▶ [EXERCISE PROMPT]
Within the listing below, determine how many lines hold the word "capsule". Give the number with no commentary.

▶ [RECORDED INFORMATION]
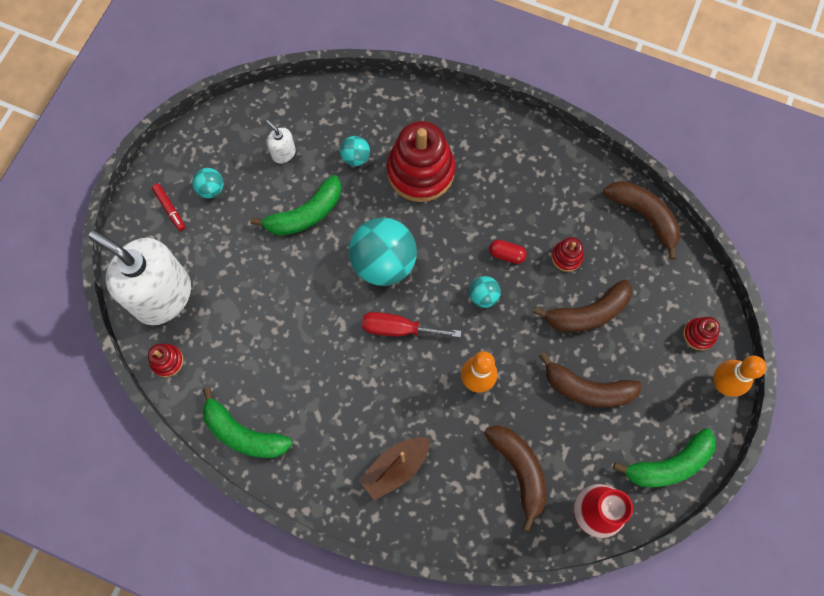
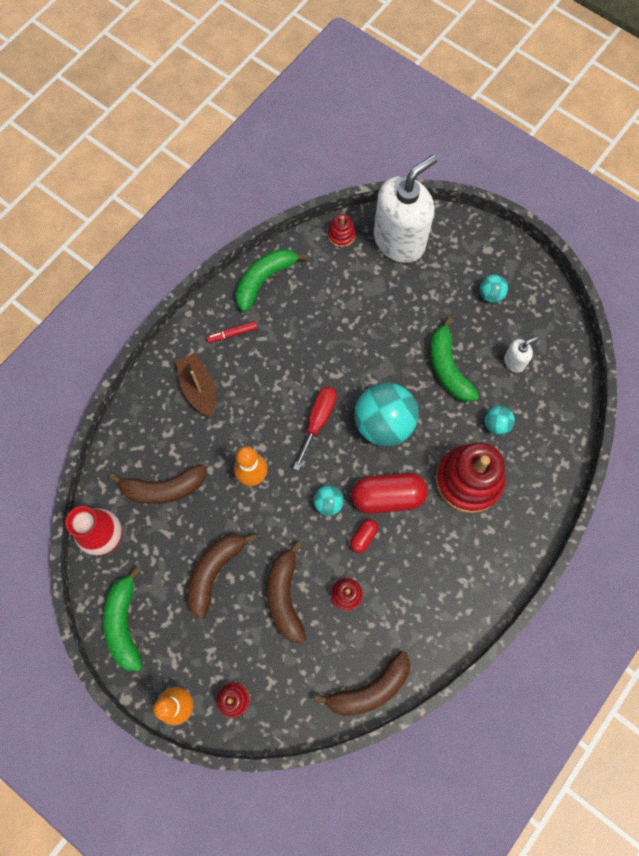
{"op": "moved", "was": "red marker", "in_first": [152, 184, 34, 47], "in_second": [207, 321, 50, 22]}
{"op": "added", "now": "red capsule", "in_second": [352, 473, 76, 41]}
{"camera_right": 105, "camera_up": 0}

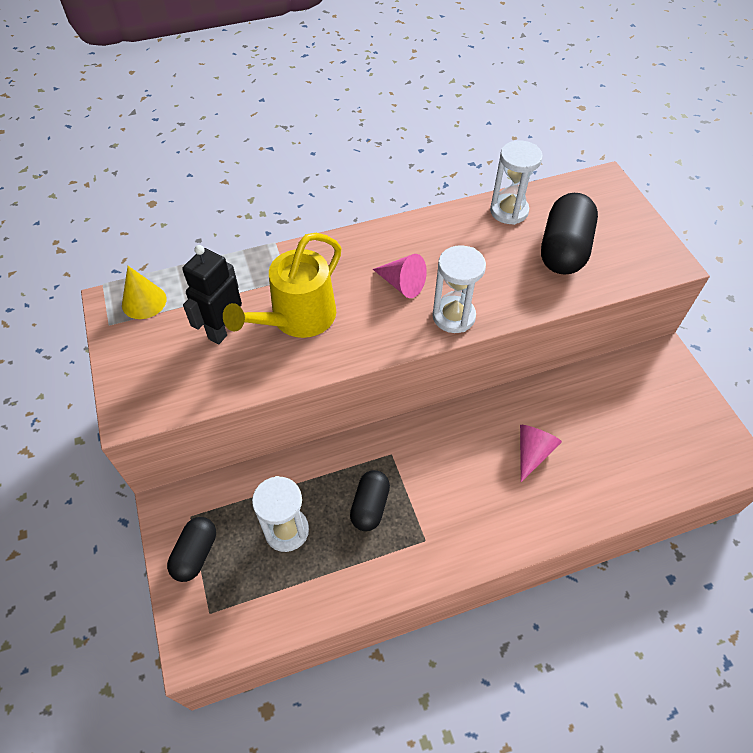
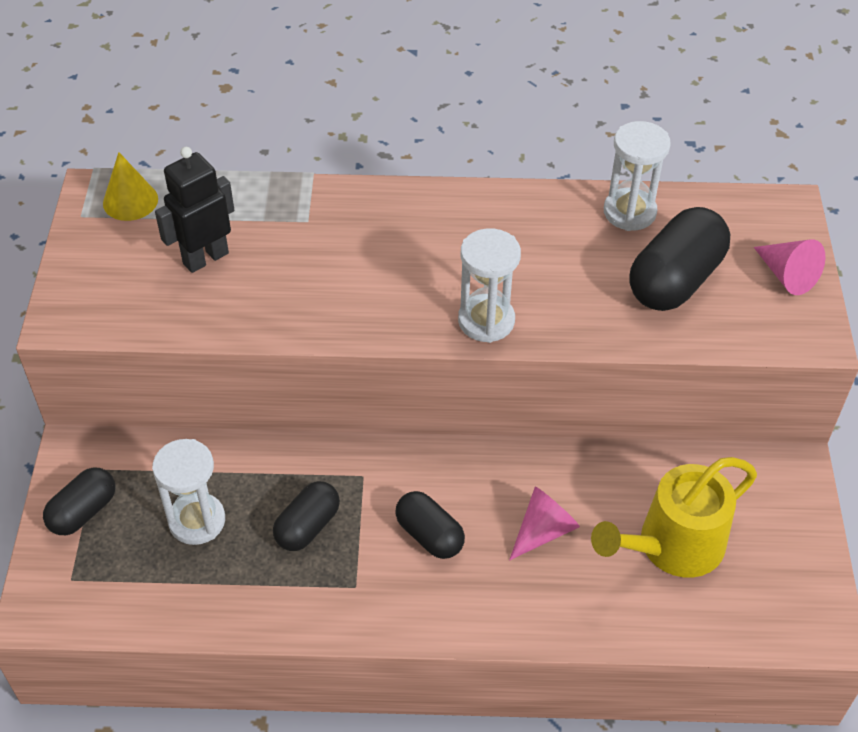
{"op": "added", "now": "black capsule", "in_second": [395, 491, 70, 68]}
{"op": "moved", "was": "yellow watering can", "in_first": [223, 233, 118, 105], "in_second": [591, 457, 166, 121]}
{"op": "moved", "was": "pink cone", "in_first": [373, 254, 54, 44], "in_second": [754, 239, 71, 56]}
{"camera_right": 20, "camera_up": -5}

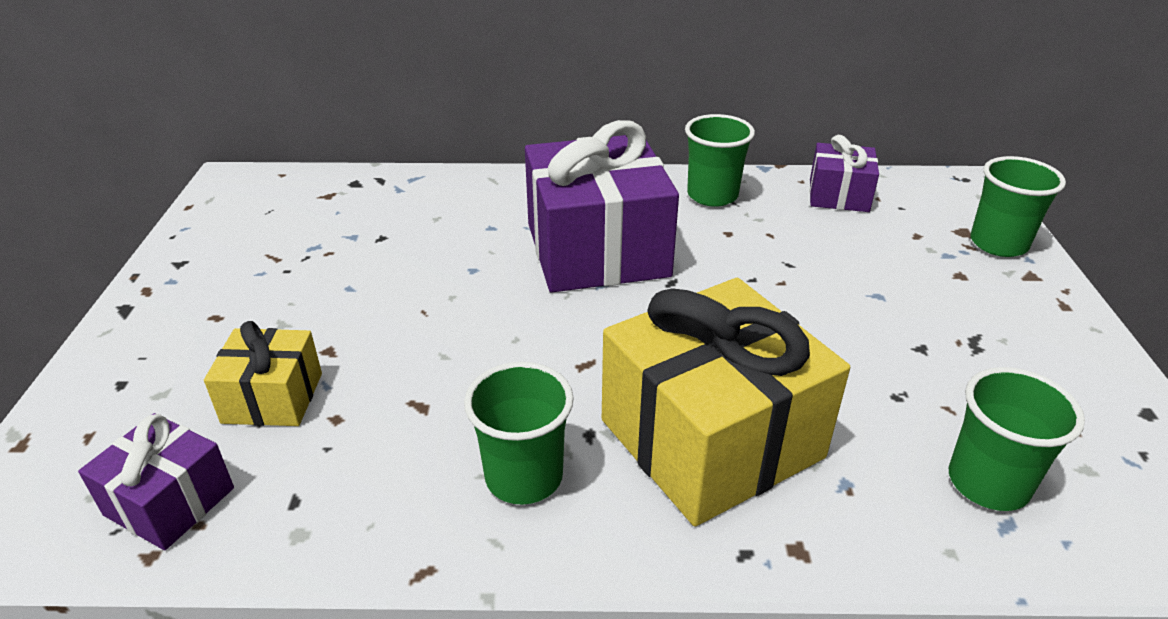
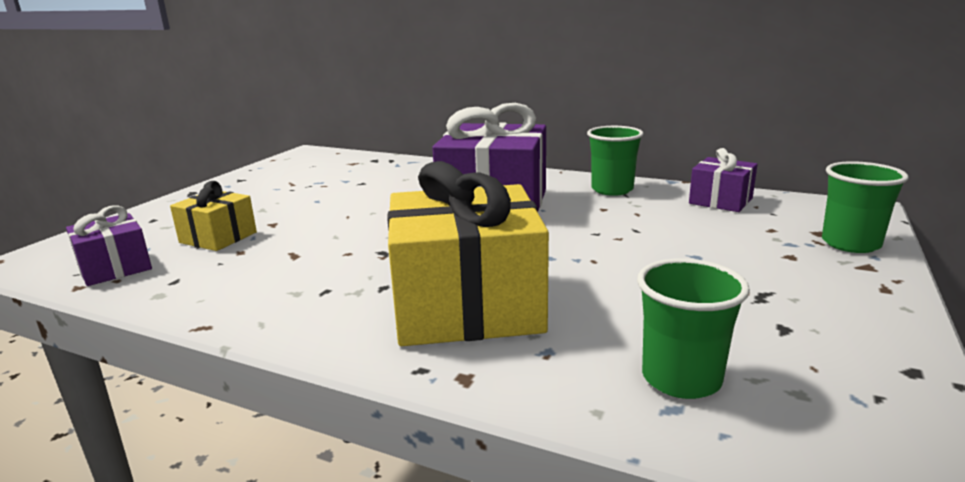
{"op": "removed", "was": "green cup", "in_first": [464, 362, 110, 143]}
{"camera_right": 25, "camera_up": -15}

▶ [YOUR RESPONSE]
2